>>>>>
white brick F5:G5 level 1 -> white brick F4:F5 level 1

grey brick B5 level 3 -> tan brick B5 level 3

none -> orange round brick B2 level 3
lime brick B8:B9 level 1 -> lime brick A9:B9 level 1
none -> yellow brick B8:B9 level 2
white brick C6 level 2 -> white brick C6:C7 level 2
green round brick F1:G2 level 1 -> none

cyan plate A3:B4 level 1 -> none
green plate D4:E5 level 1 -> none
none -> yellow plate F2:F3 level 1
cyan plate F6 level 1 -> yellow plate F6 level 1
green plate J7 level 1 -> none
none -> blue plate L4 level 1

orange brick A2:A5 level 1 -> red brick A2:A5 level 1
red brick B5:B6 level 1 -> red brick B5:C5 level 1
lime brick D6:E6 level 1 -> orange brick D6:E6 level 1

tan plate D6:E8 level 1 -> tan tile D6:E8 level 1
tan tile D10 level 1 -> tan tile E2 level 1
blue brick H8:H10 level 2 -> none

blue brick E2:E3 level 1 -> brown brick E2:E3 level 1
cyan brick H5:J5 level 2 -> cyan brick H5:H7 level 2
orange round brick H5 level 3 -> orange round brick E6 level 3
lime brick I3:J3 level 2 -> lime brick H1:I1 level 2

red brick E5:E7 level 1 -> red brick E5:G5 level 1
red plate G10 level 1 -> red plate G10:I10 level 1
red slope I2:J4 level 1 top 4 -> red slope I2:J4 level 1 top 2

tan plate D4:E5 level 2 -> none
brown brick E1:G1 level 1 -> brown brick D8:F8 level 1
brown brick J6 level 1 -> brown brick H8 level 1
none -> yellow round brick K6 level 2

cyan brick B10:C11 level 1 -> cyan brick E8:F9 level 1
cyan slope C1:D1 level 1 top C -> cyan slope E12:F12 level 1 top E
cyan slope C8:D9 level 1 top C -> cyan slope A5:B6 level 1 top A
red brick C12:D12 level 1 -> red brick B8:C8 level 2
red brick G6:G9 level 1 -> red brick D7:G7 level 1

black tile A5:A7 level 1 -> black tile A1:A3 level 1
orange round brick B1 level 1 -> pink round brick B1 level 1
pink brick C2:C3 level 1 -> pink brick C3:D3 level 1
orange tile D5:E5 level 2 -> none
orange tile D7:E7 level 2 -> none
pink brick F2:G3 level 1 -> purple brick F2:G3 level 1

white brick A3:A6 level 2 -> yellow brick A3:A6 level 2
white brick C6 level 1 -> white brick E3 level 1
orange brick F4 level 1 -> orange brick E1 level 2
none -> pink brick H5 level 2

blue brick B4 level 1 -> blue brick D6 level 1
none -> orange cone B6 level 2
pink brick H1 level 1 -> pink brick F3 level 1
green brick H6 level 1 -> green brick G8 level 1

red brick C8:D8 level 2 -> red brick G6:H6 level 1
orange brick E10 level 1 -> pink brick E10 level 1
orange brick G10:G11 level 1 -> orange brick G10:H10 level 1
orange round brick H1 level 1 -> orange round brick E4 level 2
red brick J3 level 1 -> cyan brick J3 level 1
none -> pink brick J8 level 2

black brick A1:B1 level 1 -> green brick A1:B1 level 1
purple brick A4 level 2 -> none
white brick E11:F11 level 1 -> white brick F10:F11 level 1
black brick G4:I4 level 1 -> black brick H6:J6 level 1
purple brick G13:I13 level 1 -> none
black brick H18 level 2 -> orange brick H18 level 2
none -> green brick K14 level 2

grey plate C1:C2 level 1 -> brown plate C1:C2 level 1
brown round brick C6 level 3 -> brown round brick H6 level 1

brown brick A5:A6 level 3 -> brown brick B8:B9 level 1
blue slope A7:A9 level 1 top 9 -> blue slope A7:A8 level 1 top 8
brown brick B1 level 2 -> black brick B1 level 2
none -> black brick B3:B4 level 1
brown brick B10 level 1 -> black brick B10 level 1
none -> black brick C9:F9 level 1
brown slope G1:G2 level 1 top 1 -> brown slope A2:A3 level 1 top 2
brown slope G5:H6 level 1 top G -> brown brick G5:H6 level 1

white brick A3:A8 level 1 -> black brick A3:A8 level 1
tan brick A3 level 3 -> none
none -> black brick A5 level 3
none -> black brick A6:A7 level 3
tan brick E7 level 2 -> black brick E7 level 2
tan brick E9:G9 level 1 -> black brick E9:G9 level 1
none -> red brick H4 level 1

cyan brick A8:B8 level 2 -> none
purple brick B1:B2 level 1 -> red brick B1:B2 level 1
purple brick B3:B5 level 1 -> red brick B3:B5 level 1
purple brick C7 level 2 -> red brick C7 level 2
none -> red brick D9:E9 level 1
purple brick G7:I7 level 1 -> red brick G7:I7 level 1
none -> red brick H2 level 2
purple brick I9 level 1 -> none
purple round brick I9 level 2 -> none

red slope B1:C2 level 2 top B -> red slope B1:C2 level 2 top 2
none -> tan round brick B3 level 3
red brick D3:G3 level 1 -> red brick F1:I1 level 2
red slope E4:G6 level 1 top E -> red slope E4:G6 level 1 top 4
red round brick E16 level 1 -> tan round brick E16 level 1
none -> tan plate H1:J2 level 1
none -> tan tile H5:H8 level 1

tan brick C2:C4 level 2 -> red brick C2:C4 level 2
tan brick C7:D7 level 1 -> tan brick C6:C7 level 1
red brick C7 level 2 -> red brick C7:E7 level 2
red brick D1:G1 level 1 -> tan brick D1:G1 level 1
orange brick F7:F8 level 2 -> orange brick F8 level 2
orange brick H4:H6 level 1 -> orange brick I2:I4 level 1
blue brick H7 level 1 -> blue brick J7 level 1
<<<<<
What you have to do
For each entry above, write out an exact copy.

Finished exercise
white brick F5:G5 level 1 -> white brick F4:F5 level 1

grey brick B5 level 3 -> tan brick B5 level 3

none -> orange round brick B2 level 3
lime brick B8:B9 level 1 -> lime brick A9:B9 level 1
none -> yellow brick B8:B9 level 2
white brick C6 level 2 -> white brick C6:C7 level 2
green round brick F1:G2 level 1 -> none

cyan plate A3:B4 level 1 -> none
green plate D4:E5 level 1 -> none
none -> yellow plate F2:F3 level 1
cyan plate F6 level 1 -> yellow plate F6 level 1
green plate J7 level 1 -> none
none -> blue plate L4 level 1

orange brick A2:A5 level 1 -> red brick A2:A5 level 1
red brick B5:B6 level 1 -> red brick B5:C5 level 1
lime brick D6:E6 level 1 -> orange brick D6:E6 level 1

tan plate D6:E8 level 1 -> tan tile D6:E8 level 1
tan tile D10 level 1 -> tan tile E2 level 1
blue brick H8:H10 level 2 -> none

blue brick E2:E3 level 1 -> brown brick E2:E3 level 1
cyan brick H5:J5 level 2 -> cyan brick H5:H7 level 2
orange round brick H5 level 3 -> orange round brick E6 level 3
lime brick I3:J3 level 2 -> lime brick H1:I1 level 2

red brick E5:E7 level 1 -> red brick E5:G5 level 1
red plate G10 level 1 -> red plate G10:I10 level 1
red slope I2:J4 level 1 top 4 -> red slope I2:J4 level 1 top 2

tan plate D4:E5 level 2 -> none
brown brick E1:G1 level 1 -> brown brick D8:F8 level 1
brown brick J6 level 1 -> brown brick H8 level 1
none -> yellow round brick K6 level 2

cyan brick B10:C11 level 1 -> cyan brick E8:F9 level 1
cyan slope C1:D1 level 1 top C -> cyan slope E12:F12 level 1 top E
cyan slope C8:D9 level 1 top C -> cyan slope A5:B6 level 1 top A
red brick C12:D12 level 1 -> red brick B8:C8 level 2
red brick G6:G9 level 1 -> red brick D7:G7 level 1

black tile A5:A7 level 1 -> black tile A1:A3 level 1
orange round brick B1 level 1 -> pink round brick B1 level 1
pink brick C2:C3 level 1 -> pink brick C3:D3 level 1
orange tile D5:E5 level 2 -> none
orange tile D7:E7 level 2 -> none
pink brick F2:G3 level 1 -> purple brick F2:G3 level 1

white brick A3:A6 level 2 -> yellow brick A3:A6 level 2
white brick C6 level 1 -> white brick E3 level 1
orange brick F4 level 1 -> orange brick E1 level 2
none -> pink brick H5 level 2

blue brick B4 level 1 -> blue brick D6 level 1
none -> orange cone B6 level 2
pink brick H1 level 1 -> pink brick F3 level 1
green brick H6 level 1 -> green brick G8 level 1

red brick C8:D8 level 2 -> red brick G6:H6 level 1
orange brick E10 level 1 -> pink brick E10 level 1
orange brick G10:G11 level 1 -> orange brick G10:H10 level 1
orange round brick H1 level 1 -> orange round brick E4 level 2
red brick J3 level 1 -> cyan brick J3 level 1
none -> pink brick J8 level 2

black brick A1:B1 level 1 -> green brick A1:B1 level 1
purple brick A4 level 2 -> none
white brick E11:F11 level 1 -> white brick F10:F11 level 1
black brick G4:I4 level 1 -> black brick H6:J6 level 1
purple brick G13:I13 level 1 -> none
black brick H18 level 2 -> orange brick H18 level 2
none -> green brick K14 level 2

grey plate C1:C2 level 1 -> brown plate C1:C2 level 1
brown round brick C6 level 3 -> brown round brick H6 level 1

brown brick A5:A6 level 3 -> brown brick B8:B9 level 1
blue slope A7:A9 level 1 top 9 -> blue slope A7:A8 level 1 top 8
brown brick B1 level 2 -> black brick B1 level 2
none -> black brick B3:B4 level 1
brown brick B10 level 1 -> black brick B10 level 1
none -> black brick C9:F9 level 1
brown slope G1:G2 level 1 top 1 -> brown slope A2:A3 level 1 top 2
brown slope G5:H6 level 1 top G -> brown brick G5:H6 level 1

white brick A3:A8 level 1 -> black brick A3:A8 level 1
tan brick A3 level 3 -> none
none -> black brick A5 level 3
none -> black brick A6:A7 level 3
tan brick E7 level 2 -> black brick E7 level 2
tan brick E9:G9 level 1 -> black brick E9:G9 level 1
none -> red brick H4 level 1

cyan brick A8:B8 level 2 -> none
purple brick B1:B2 level 1 -> red brick B1:B2 level 1
purple brick B3:B5 level 1 -> red brick B3:B5 level 1
purple brick C7 level 2 -> red brick C7 level 2
none -> red brick D9:E9 level 1
purple brick G7:I7 level 1 -> red brick G7:I7 level 1
none -> red brick H2 level 2
purple brick I9 level 1 -> none
purple round brick I9 level 2 -> none

red slope B1:C2 level 2 top B -> red slope B1:C2 level 2 top 2
none -> tan round brick B3 level 3
red brick D3:G3 level 1 -> red brick F1:I1 level 2
red slope E4:G6 level 1 top E -> red slope E4:G6 level 1 top 4
red round brick E16 level 1 -> tan round brick E16 level 1
none -> tan plate H1:J2 level 1
none -> tan tile H5:H8 level 1

tan brick C2:C4 level 2 -> red brick C2:C4 level 2
tan brick C7:D7 level 1 -> tan brick C6:C7 level 1
red brick C7 level 2 -> red brick C7:E7 level 2
red brick D1:G1 level 1 -> tan brick D1:G1 level 1
orange brick F7:F8 level 2 -> orange brick F8 level 2
orange brick H4:H6 level 1 -> orange brick I2:I4 level 1
blue brick H7 level 1 -> blue brick J7 level 1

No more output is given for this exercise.